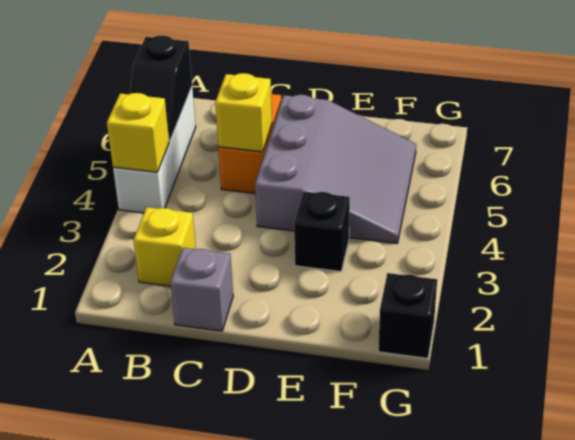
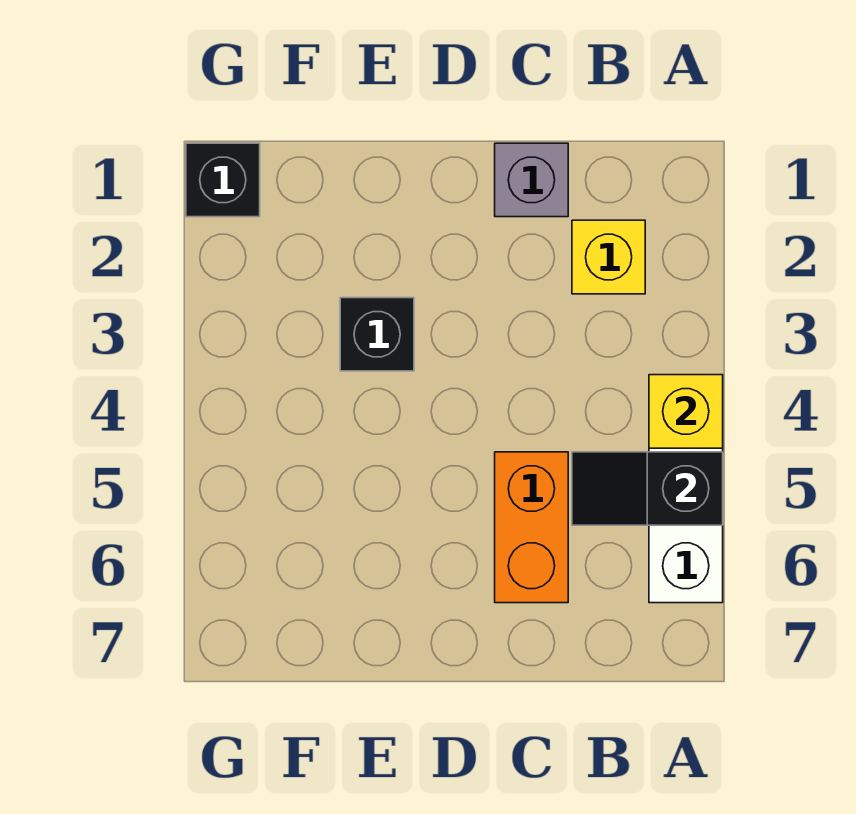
black slope A5:A6 level 2 top 6 -> black slope A5:B5 level 2 top A
yellow brick C5 level 2 -> none
grey slope D4:F6 level 1 top D -> none

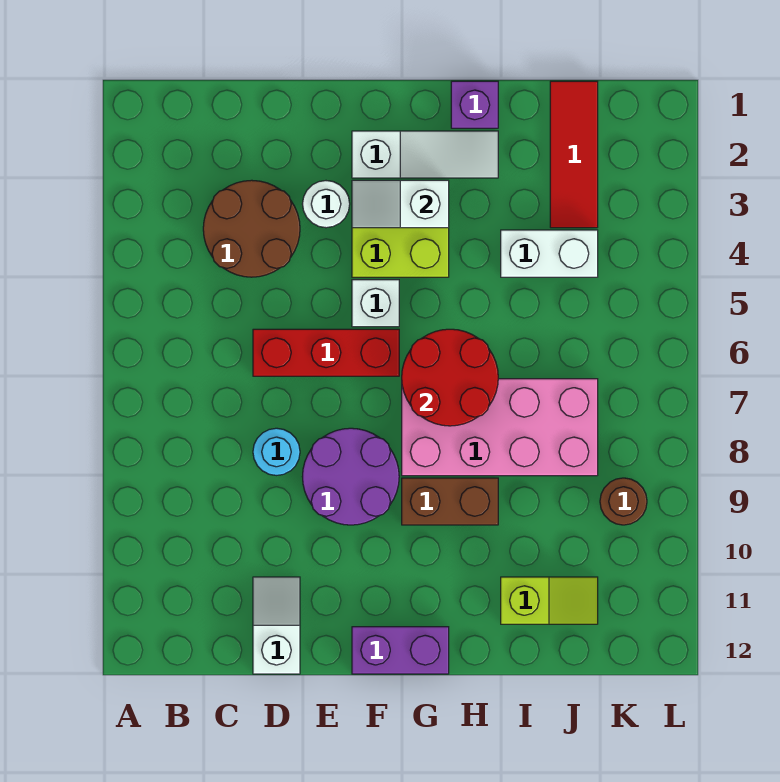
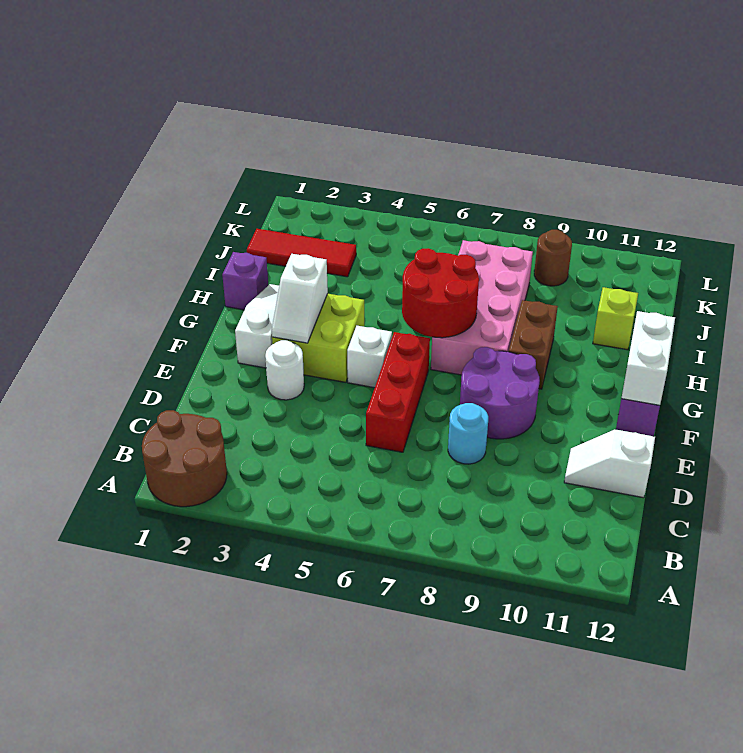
brown round brick C3:D4 level 1 -> brown round brick A1:B2 level 1
white brick I4:J4 level 1 -> white brick F12:G12 level 2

* _About this exercise_
If a record contains a picture, leave the picture out and retype everything else exactly.

* _Task response_
black slope A5:A6 level 2 top 6 -> black slope A5:B5 level 2 top A
yellow brick C5 level 2 -> none
grey slope D4:F6 level 1 top D -> none

brown round brick C3:D4 level 1 -> brown round brick A1:B2 level 1
white brick I4:J4 level 1 -> white brick F12:G12 level 2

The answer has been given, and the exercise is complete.